- [About this task]:
Give the data again word for word; drop the pictures.

━━ Records supplied ━━

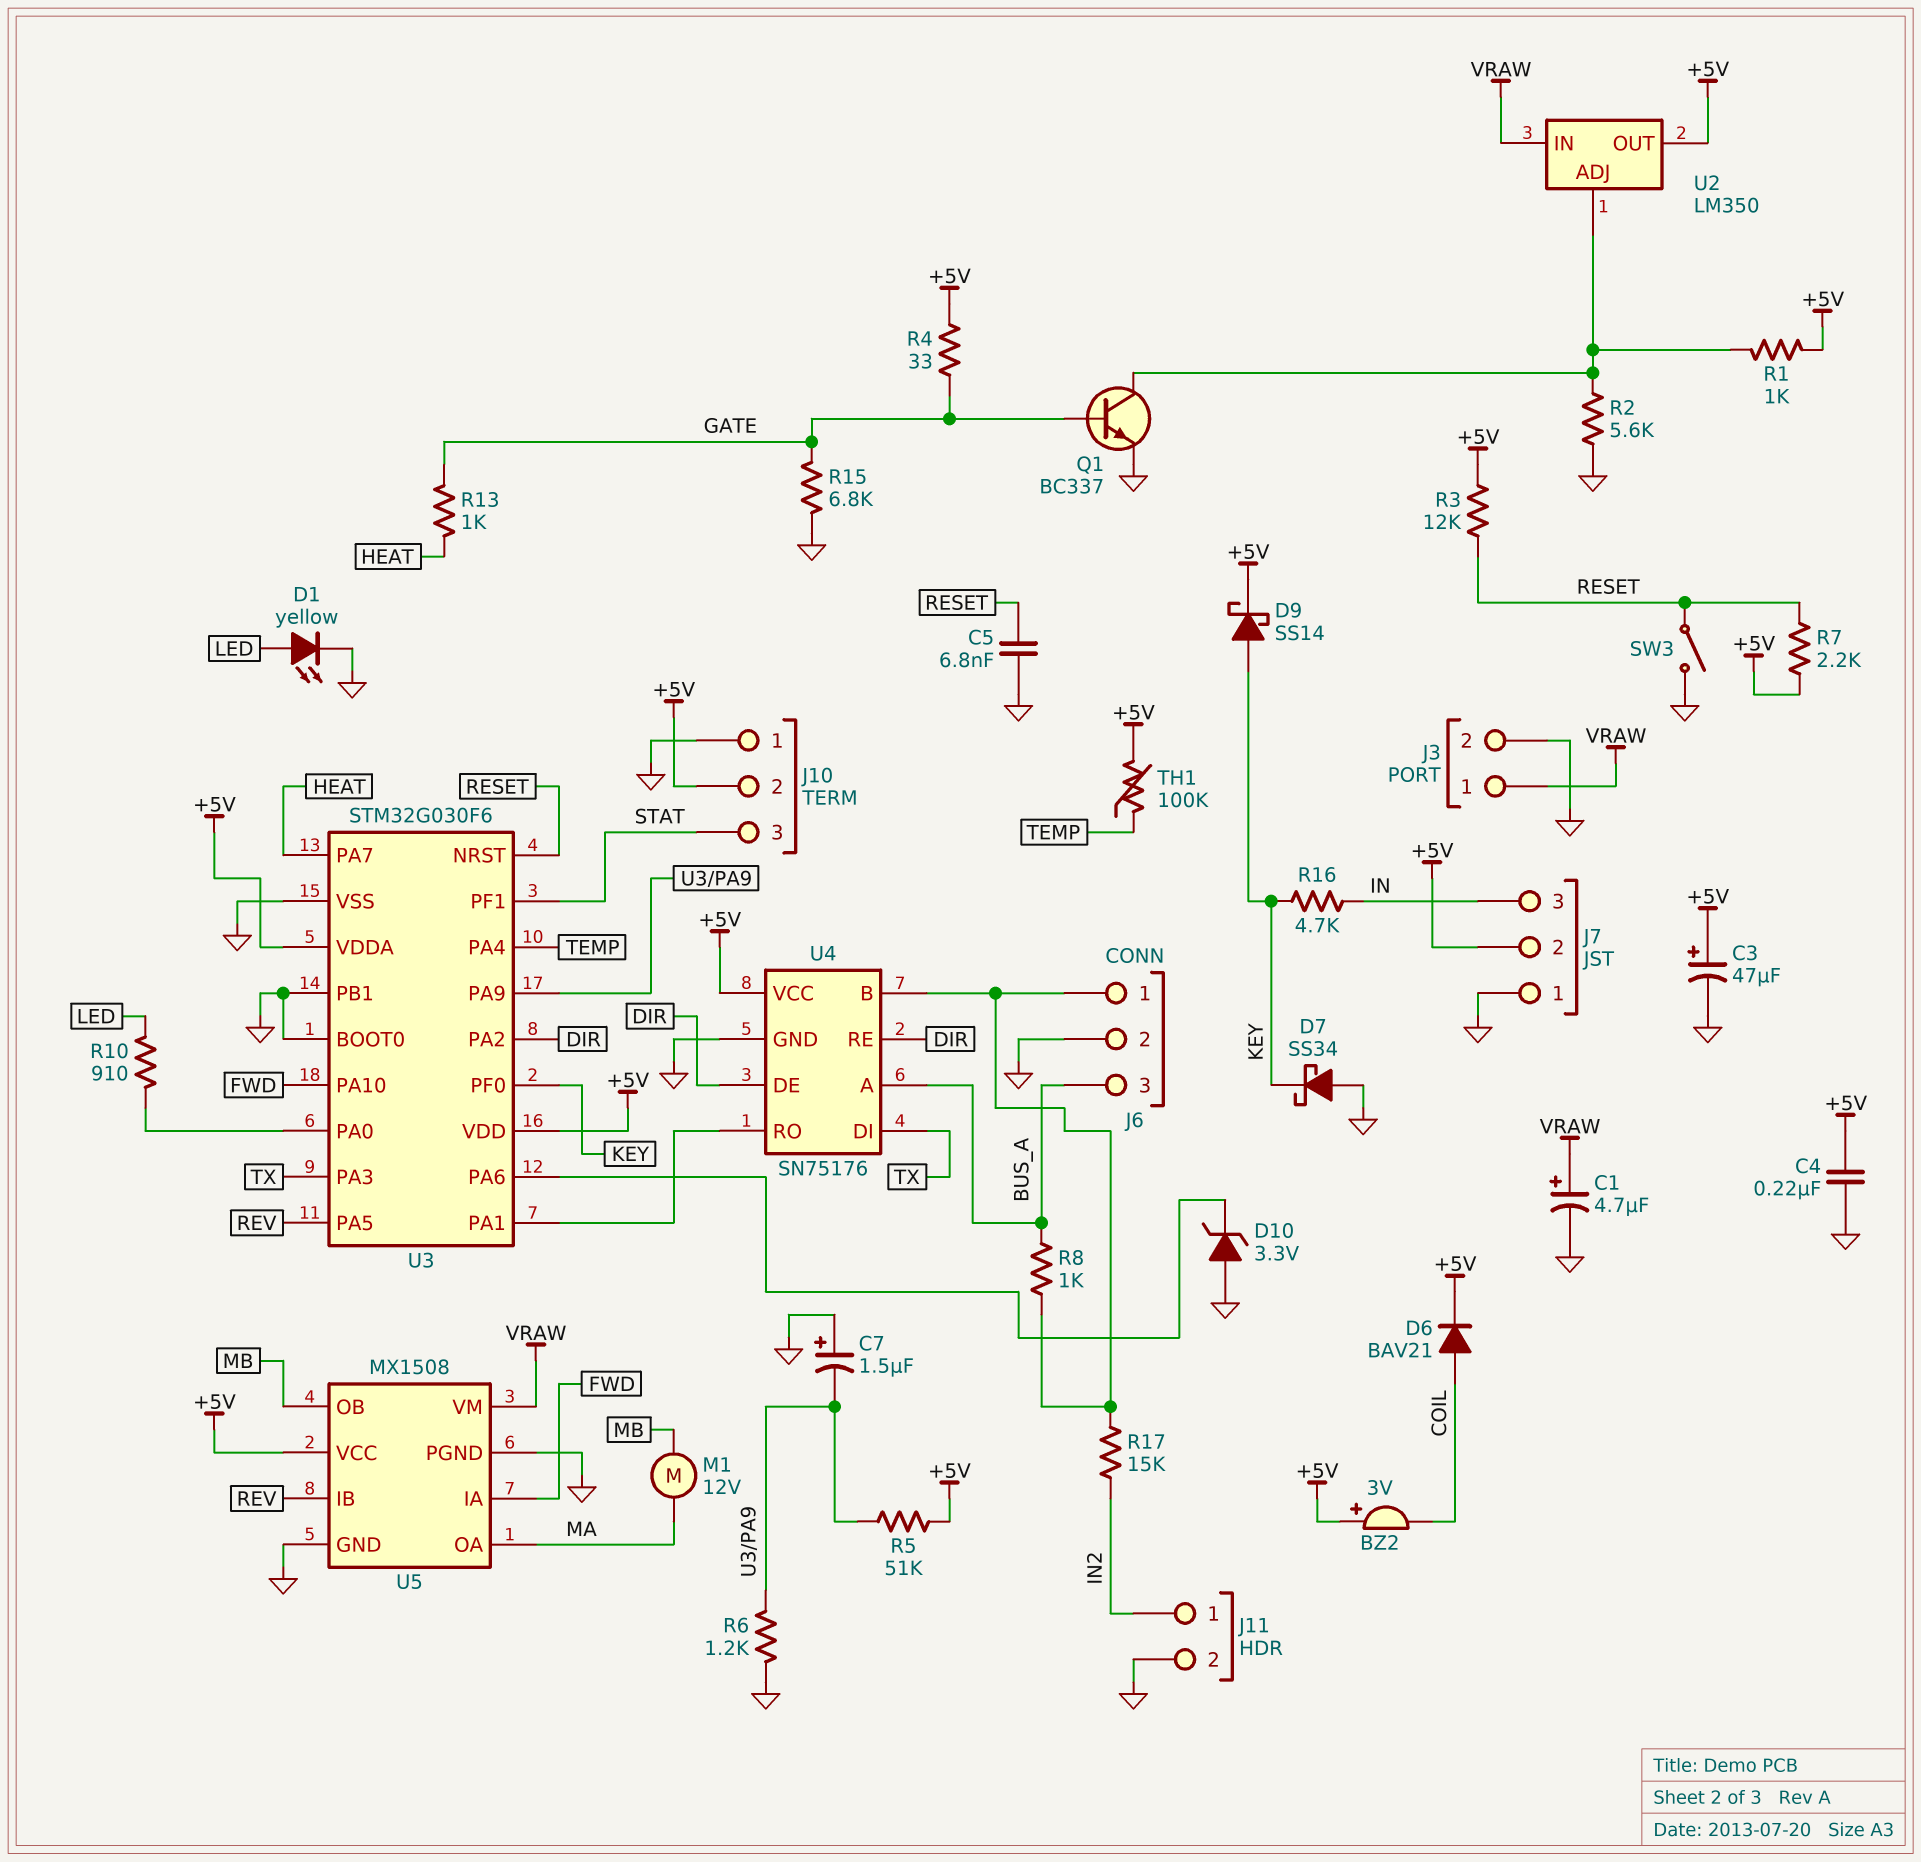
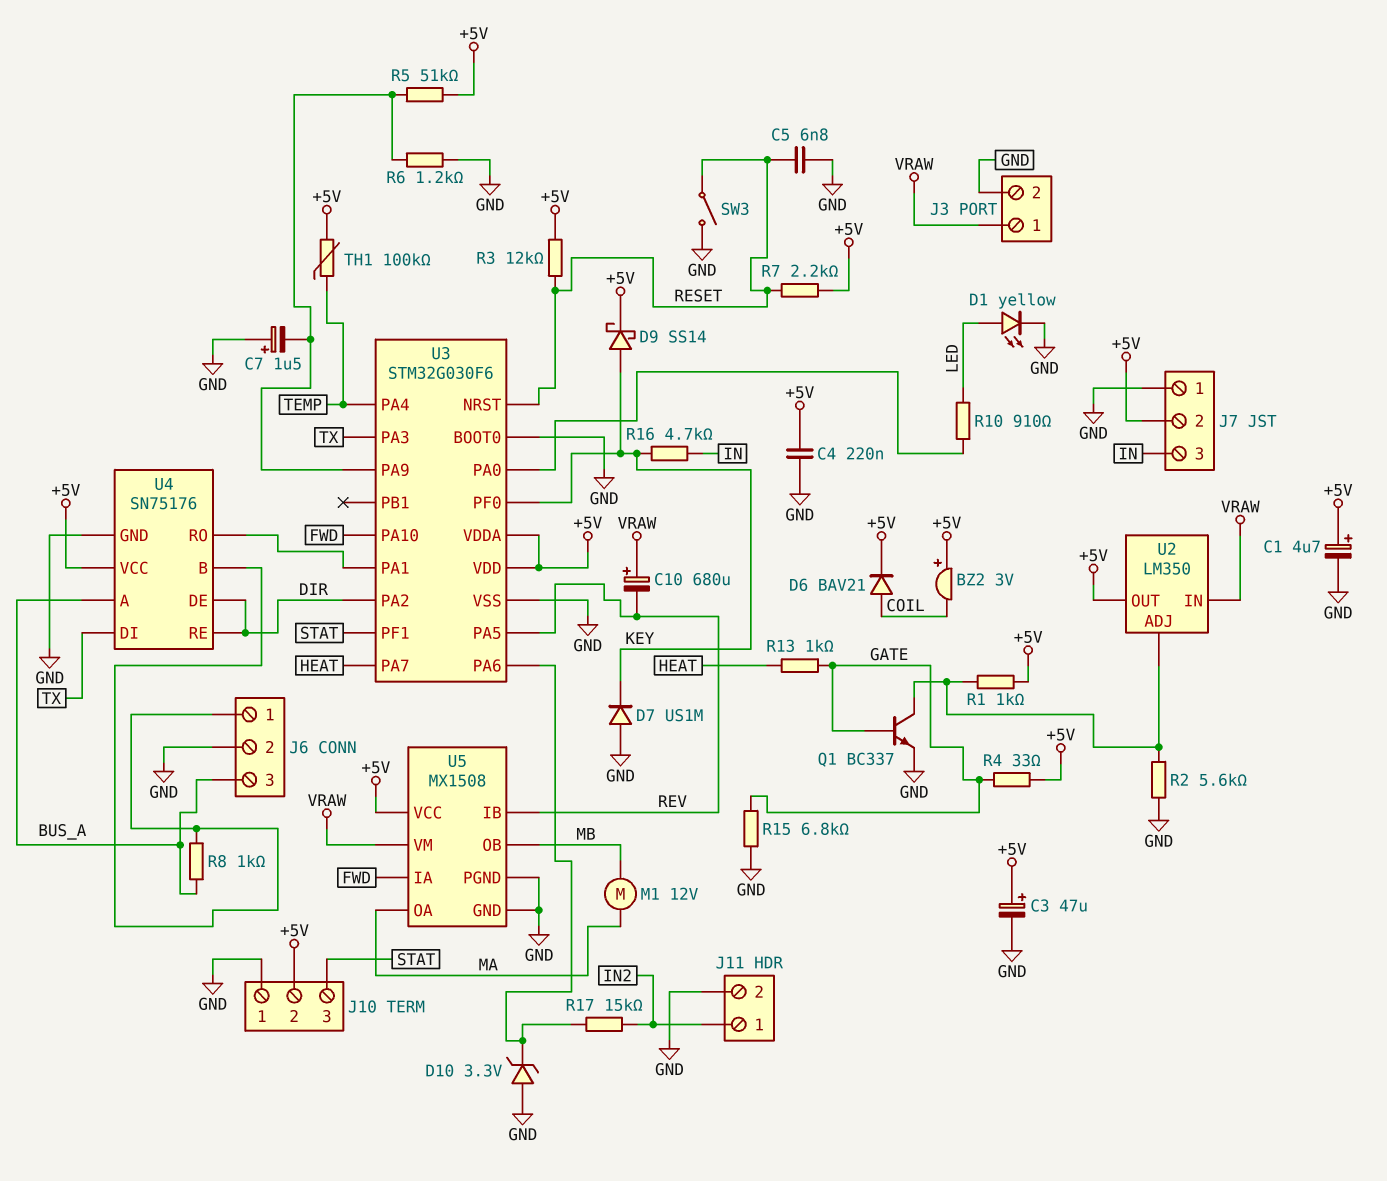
C1: 4.7uF (plus VRAW, minus GND) -> 4.7uF (plus +5V, minus GND)
C10: none -> 680uF (plus VRAW, minus REV)
D7: schottky SS34 (A GND, K KEY) -> diode US1M (A GND, K KEY)
R17: 15k (IN2, J6/1) -> 15k (IN2, U3/PA6)
U3 pin PB1: GND -> none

━━━

- [Exercise output]:
C1: 4.7uF (plus VRAW, minus GND) -> 4.7uF (plus +5V, minus GND)
C10: none -> 680uF (plus VRAW, minus REV)
D7: schottky SS34 (A GND, K KEY) -> diode US1M (A GND, K KEY)
R17: 15k (IN2, J6/1) -> 15k (IN2, U3/PA6)
U3 pin PB1: GND -> none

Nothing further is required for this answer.